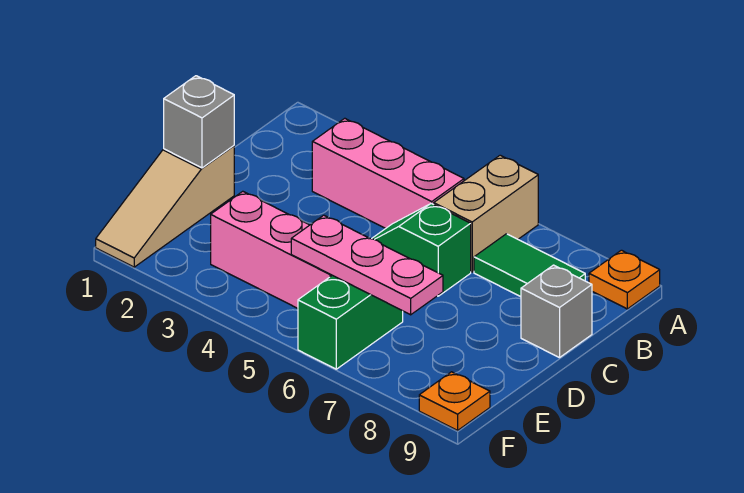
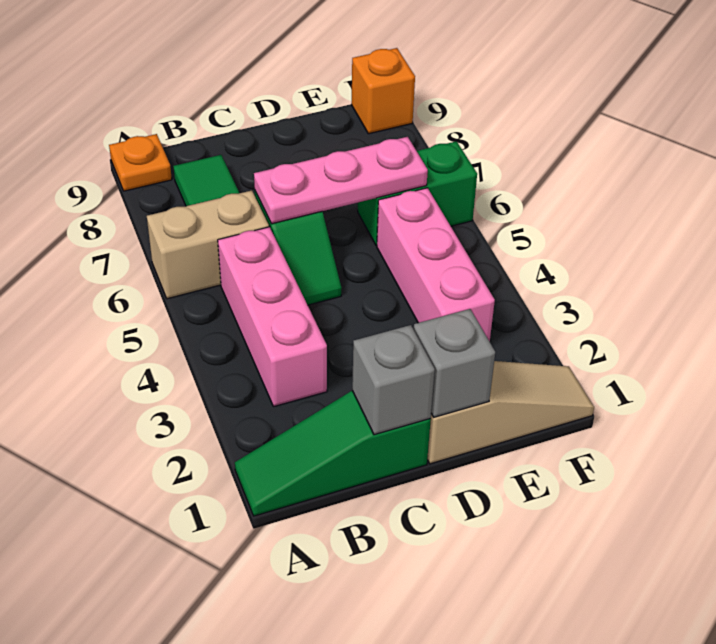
none -> green slope A1:C1 level 1 top C
grey brick C9 level 1 -> grey brick C1 level 2
pink plate E5:E7 level 2 -> pink plate C6:E6 level 2
orange plate F9 level 1 -> orange brick F9 level 1

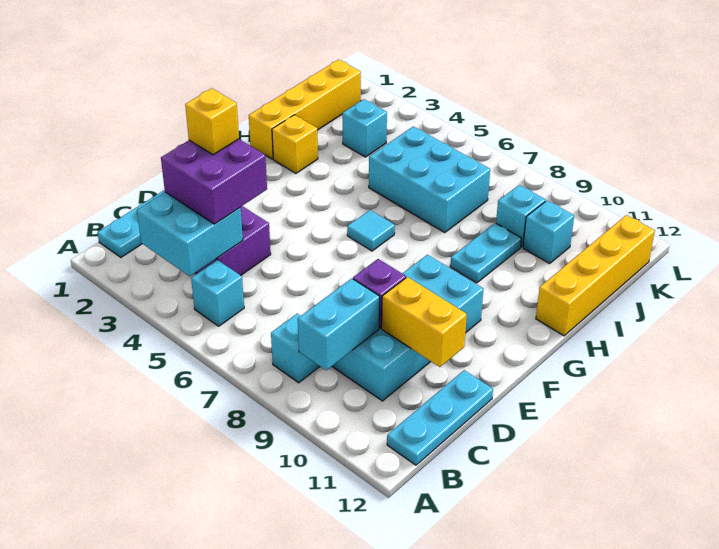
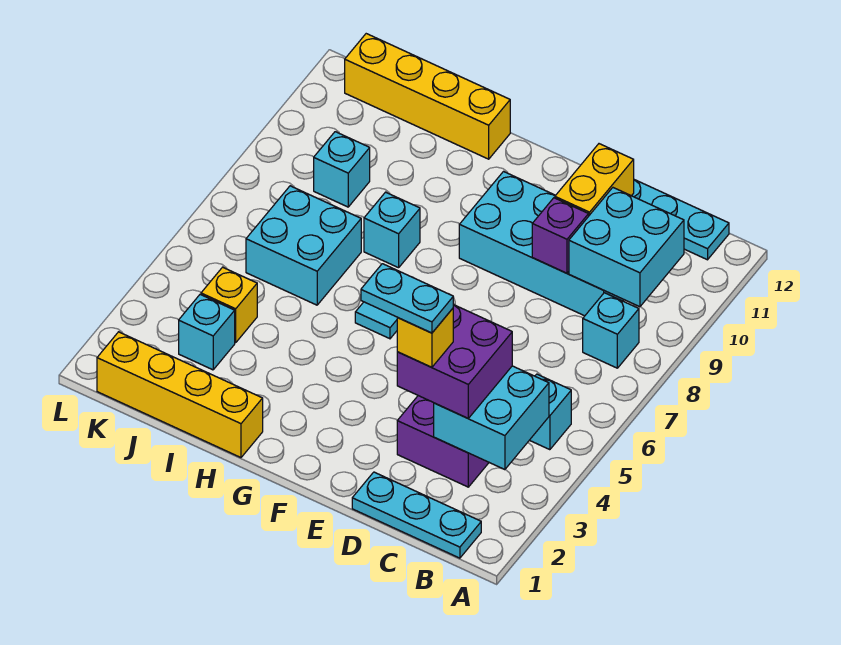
cyan brick B9:C9 level 2 -> cyan brick B9:C10 level 2
yellow brick H2 level 1 -> yellow brick J4 level 1
cyan plate H9:I9 level 1 -> cyan plate D3:E3 level 5
cyan brick I5:J7 level 1 -> cyan brick I6:J7 level 1
cyan brick J10 level 1 -> cyan brick H8 level 1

##############################

→ **ABOUT THIS EXERCISE**:
Set down the entries above word for word, but drop any image.

→ **TASK RESULT**:
none -> green slope A1:C1 level 1 top C
grey brick C9 level 1 -> grey brick C1 level 2
pink plate E5:E7 level 2 -> pink plate C6:E6 level 2
orange plate F9 level 1 -> orange brick F9 level 1

cyan brick B9:C9 level 2 -> cyan brick B9:C10 level 2
yellow brick H2 level 1 -> yellow brick J4 level 1
cyan plate H9:I9 level 1 -> cyan plate D3:E3 level 5
cyan brick I5:J7 level 1 -> cyan brick I6:J7 level 1
cyan brick J10 level 1 -> cyan brick H8 level 1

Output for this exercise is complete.